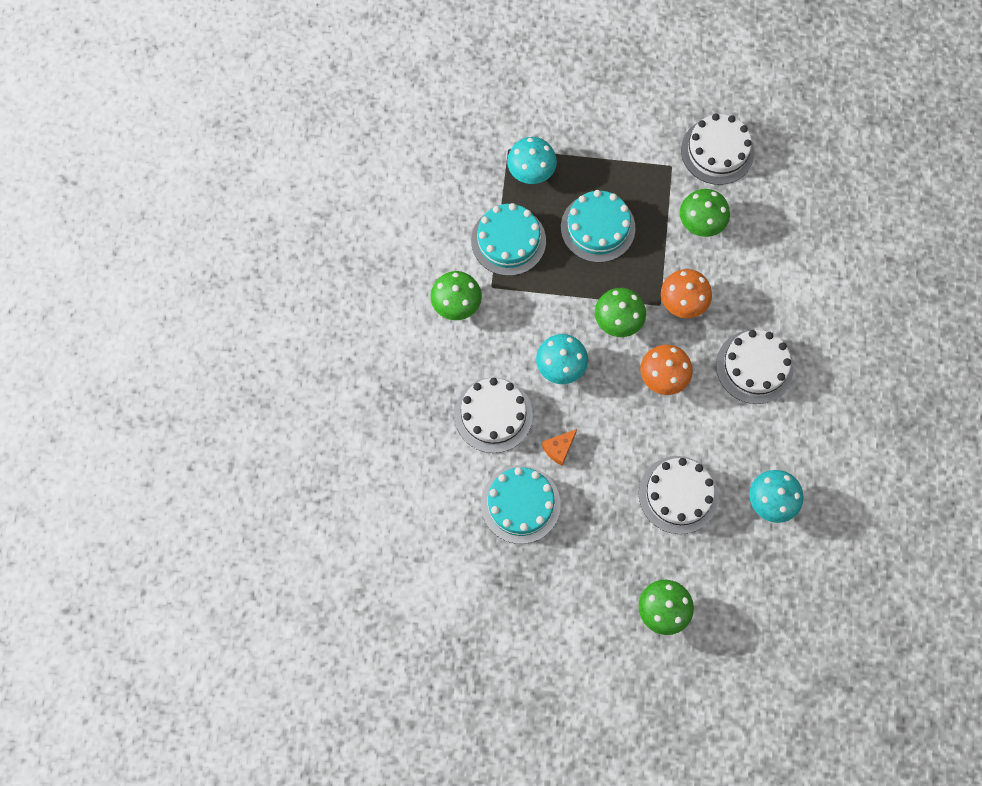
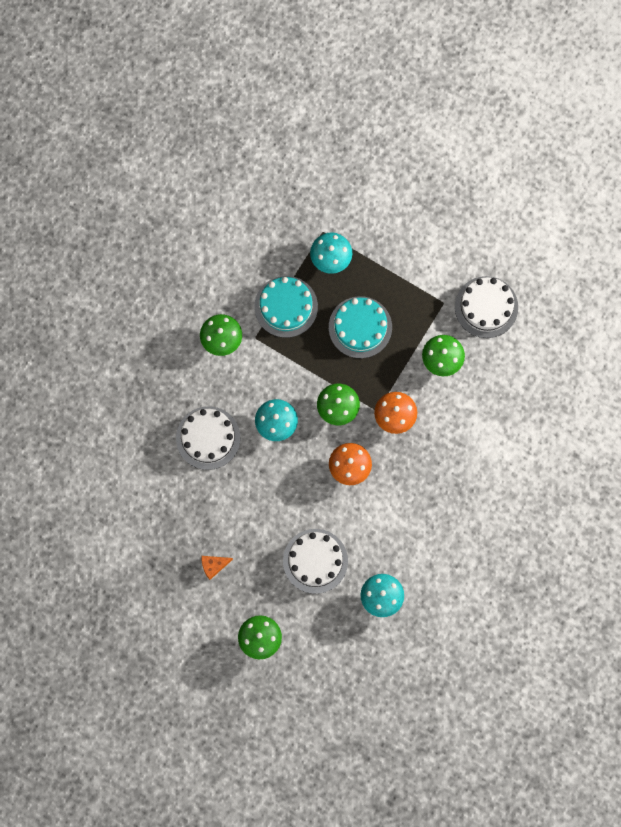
camera: 25 degrees right, 5 degrees up
(520, 504) = (195, 514): turquoise cake -> none
(559, 448) = (244, 486): orange cheese -> orange cheese (213, 566)
(754, 367) = (423, 491): white cake -> none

:::

**EXERCISE INSTRUCTIONS**:
Which of the lines in the material carry the string "none"? Pull them out.

**FINISHED EXERCISE**:
(520, 504) = (195, 514): turquoise cake -> none
(754, 367) = (423, 491): white cake -> none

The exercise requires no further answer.